(Records contained in a dataset)
--------

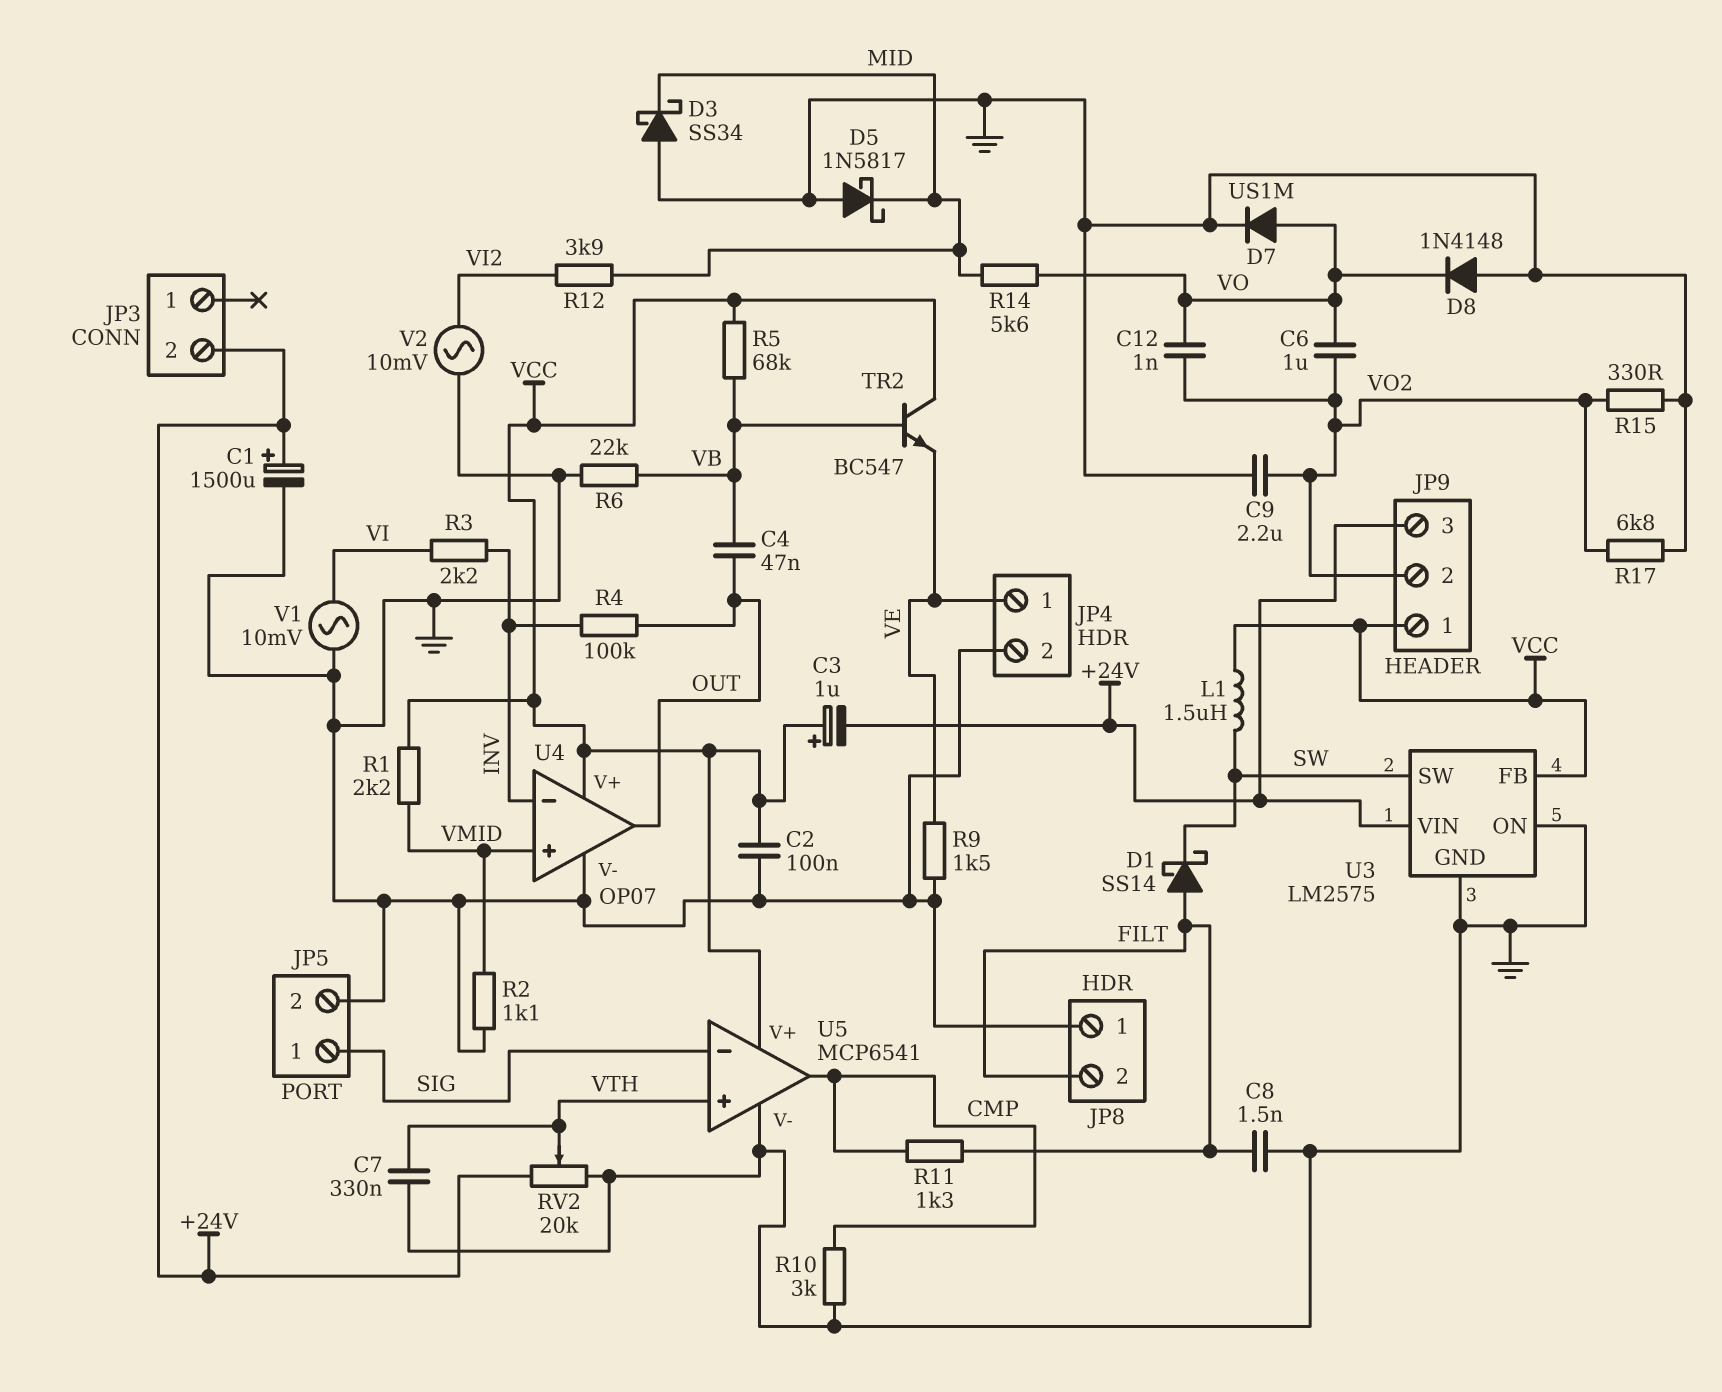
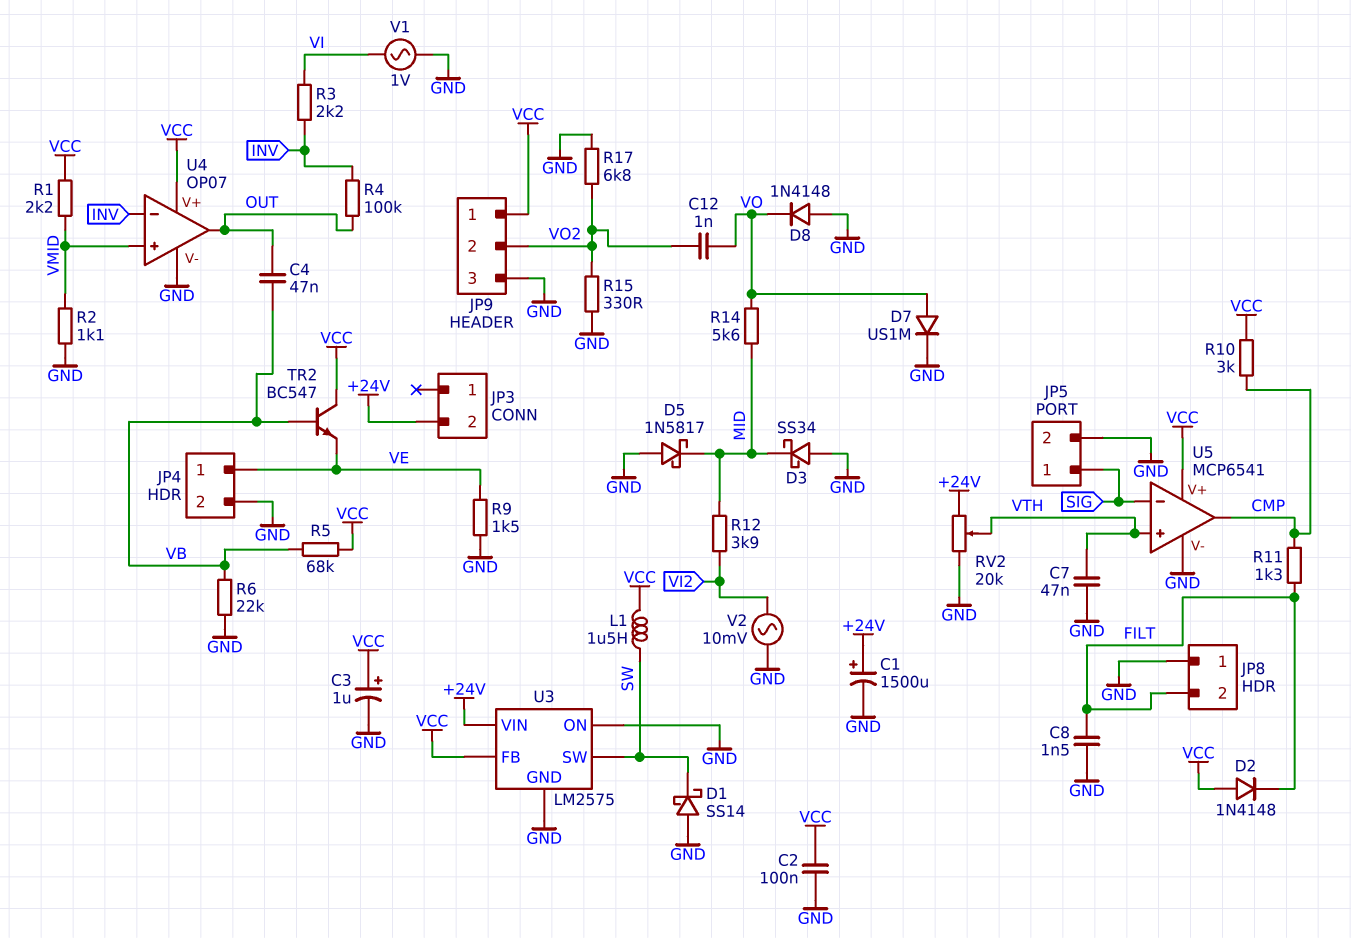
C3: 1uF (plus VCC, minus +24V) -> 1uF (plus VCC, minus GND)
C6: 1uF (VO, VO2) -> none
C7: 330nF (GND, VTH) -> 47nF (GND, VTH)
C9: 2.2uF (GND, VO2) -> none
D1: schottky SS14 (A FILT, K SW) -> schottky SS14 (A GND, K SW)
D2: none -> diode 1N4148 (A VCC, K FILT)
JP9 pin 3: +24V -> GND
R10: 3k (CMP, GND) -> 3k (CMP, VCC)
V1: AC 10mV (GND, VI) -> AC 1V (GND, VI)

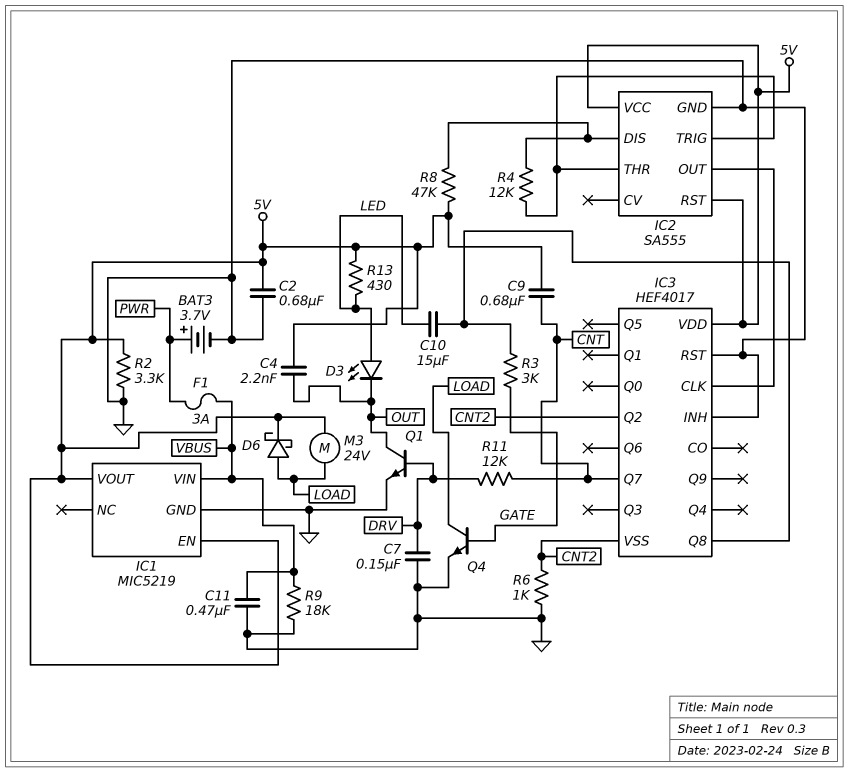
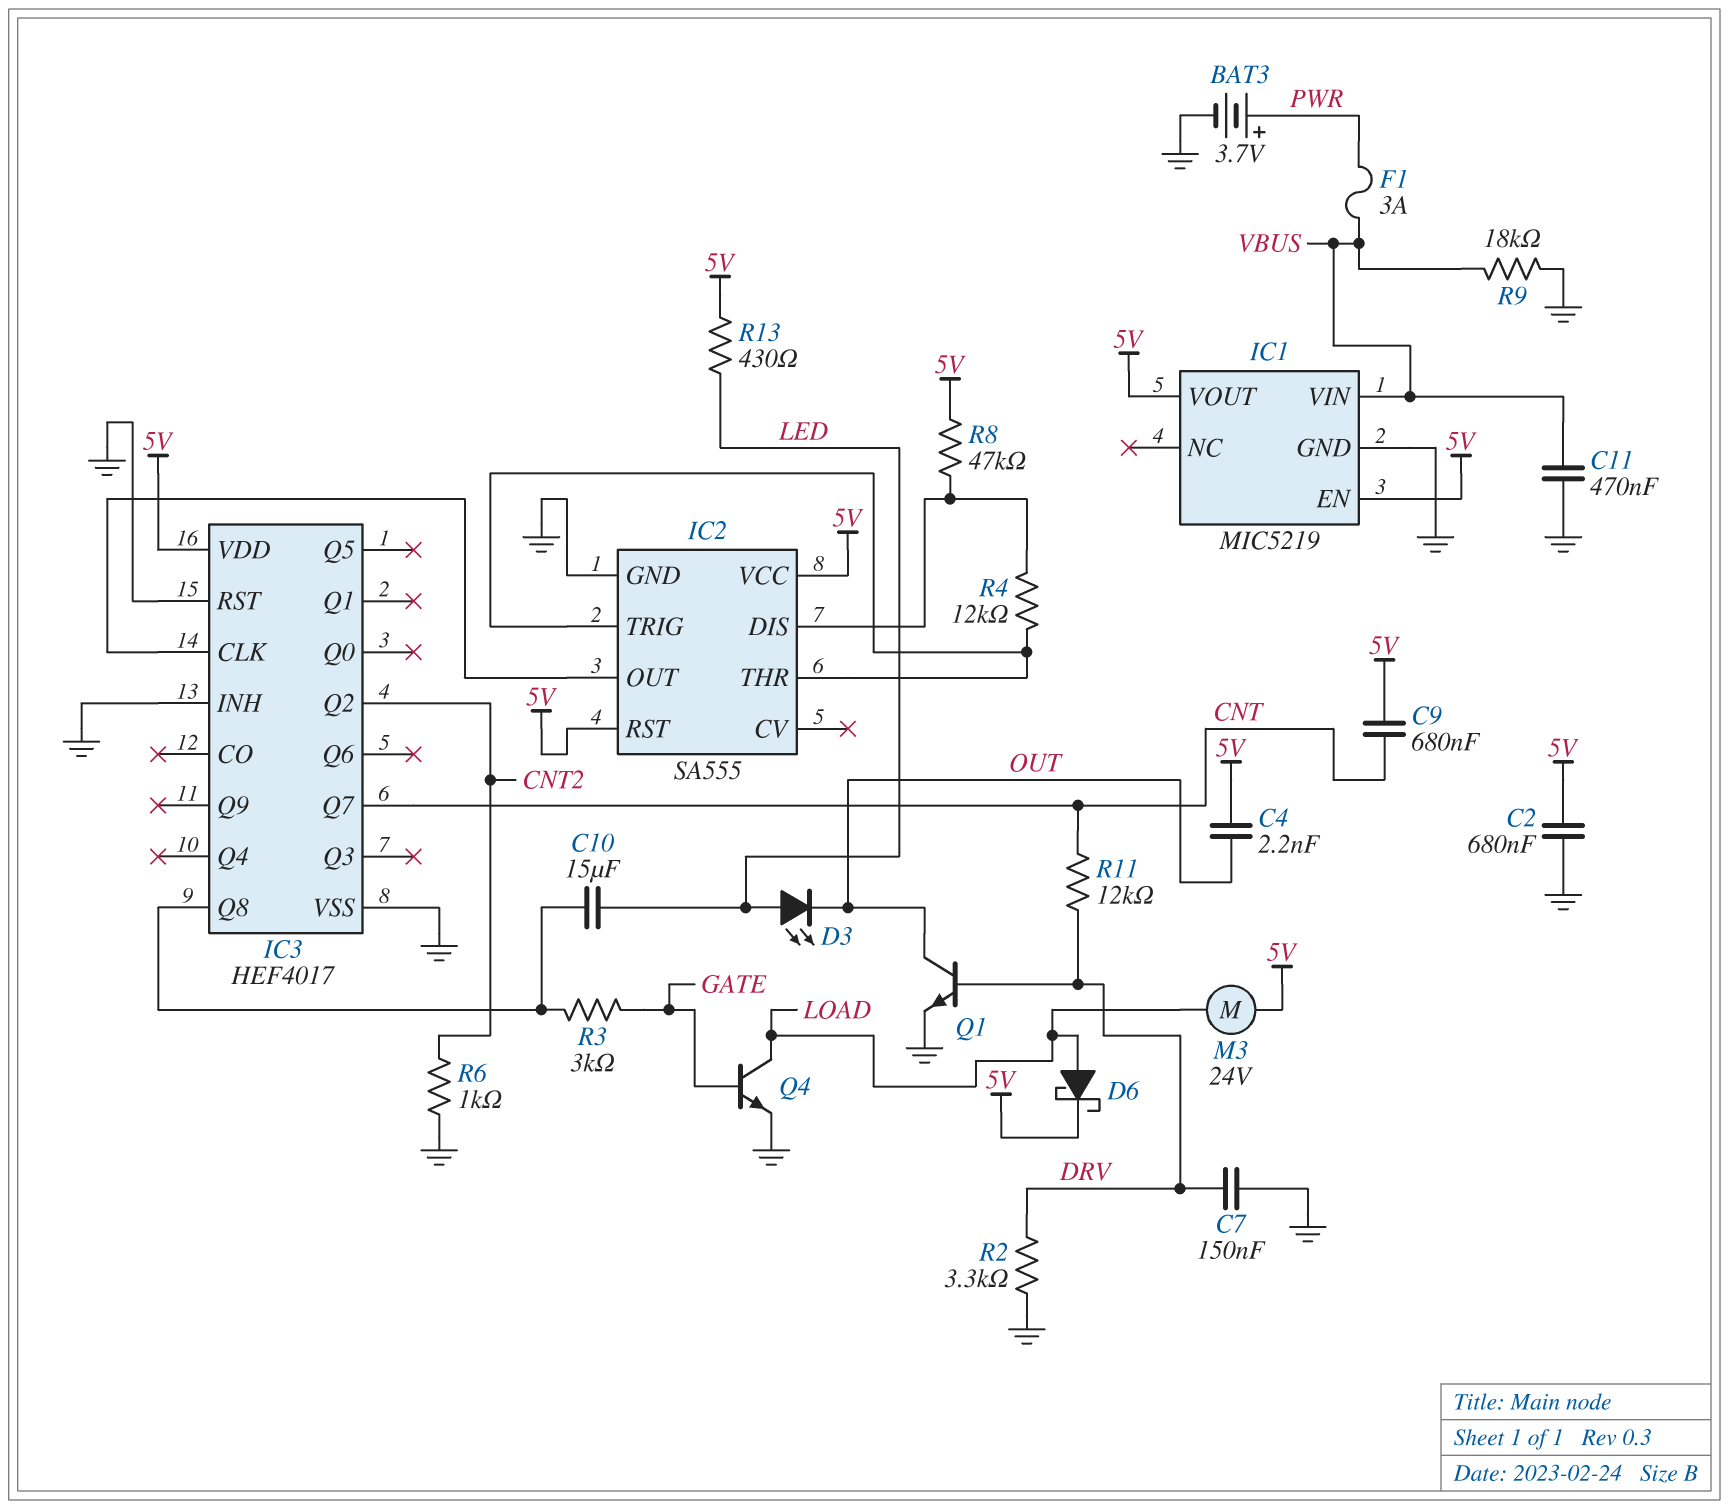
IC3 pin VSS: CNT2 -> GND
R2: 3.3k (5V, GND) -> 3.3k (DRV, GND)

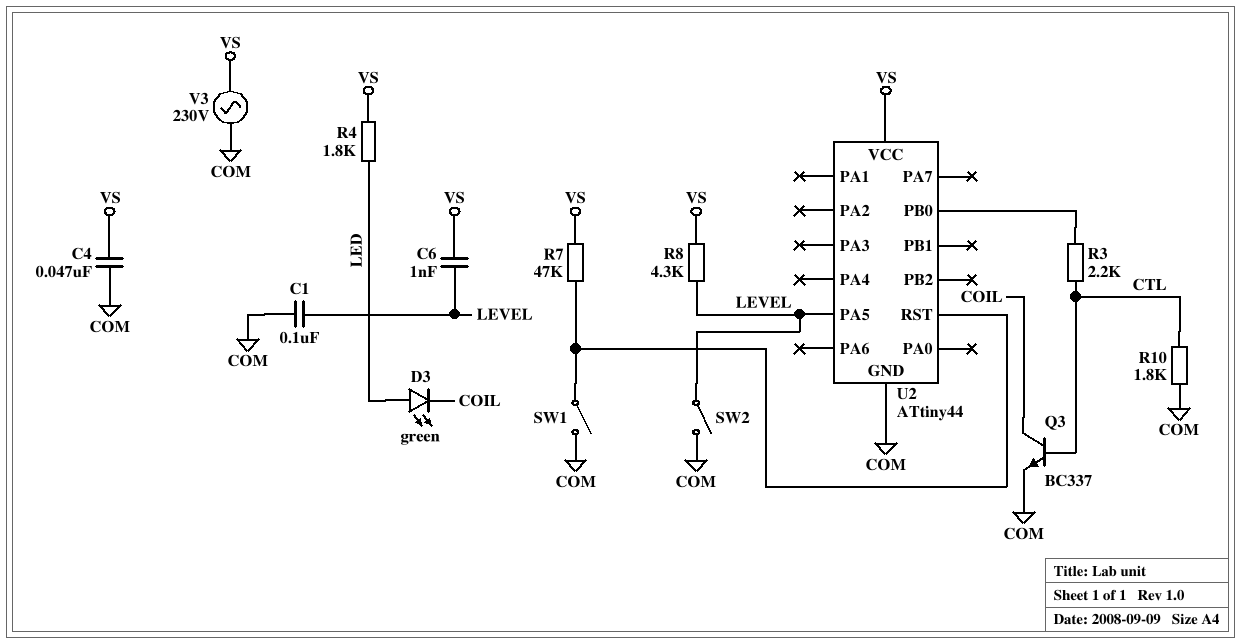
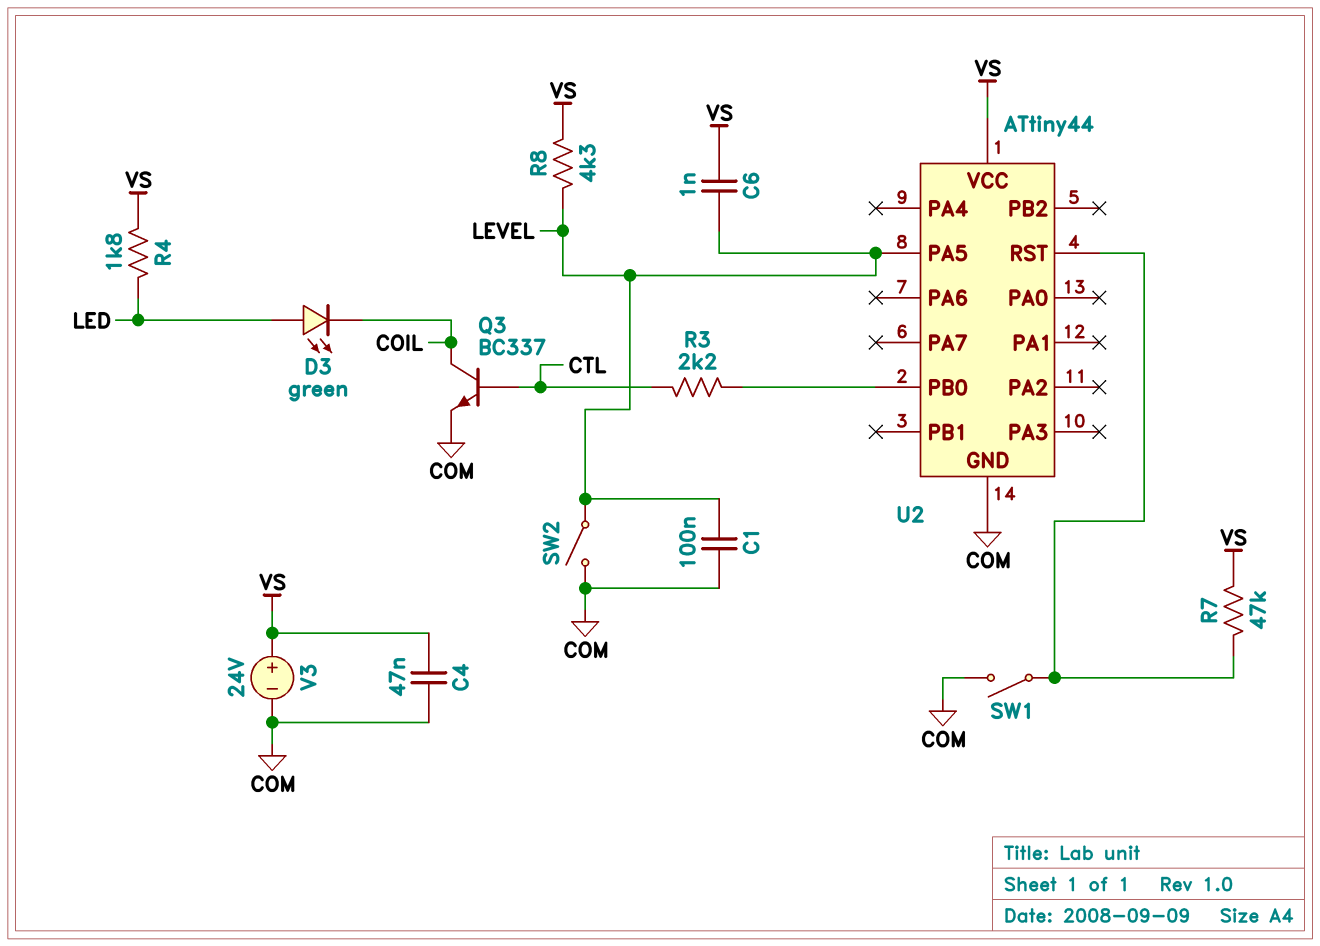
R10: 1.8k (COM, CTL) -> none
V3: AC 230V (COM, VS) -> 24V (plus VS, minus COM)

--------

**To do:** Please give a word-for-word repetition of the lines from the one containing "R10: 1.8k (COM, CTL) -> none" through the last line of the data above, including both, and nothing besides.

**Finished exercise:**
R10: 1.8k (COM, CTL) -> none
V3: AC 230V (COM, VS) -> 24V (plus VS, minus COM)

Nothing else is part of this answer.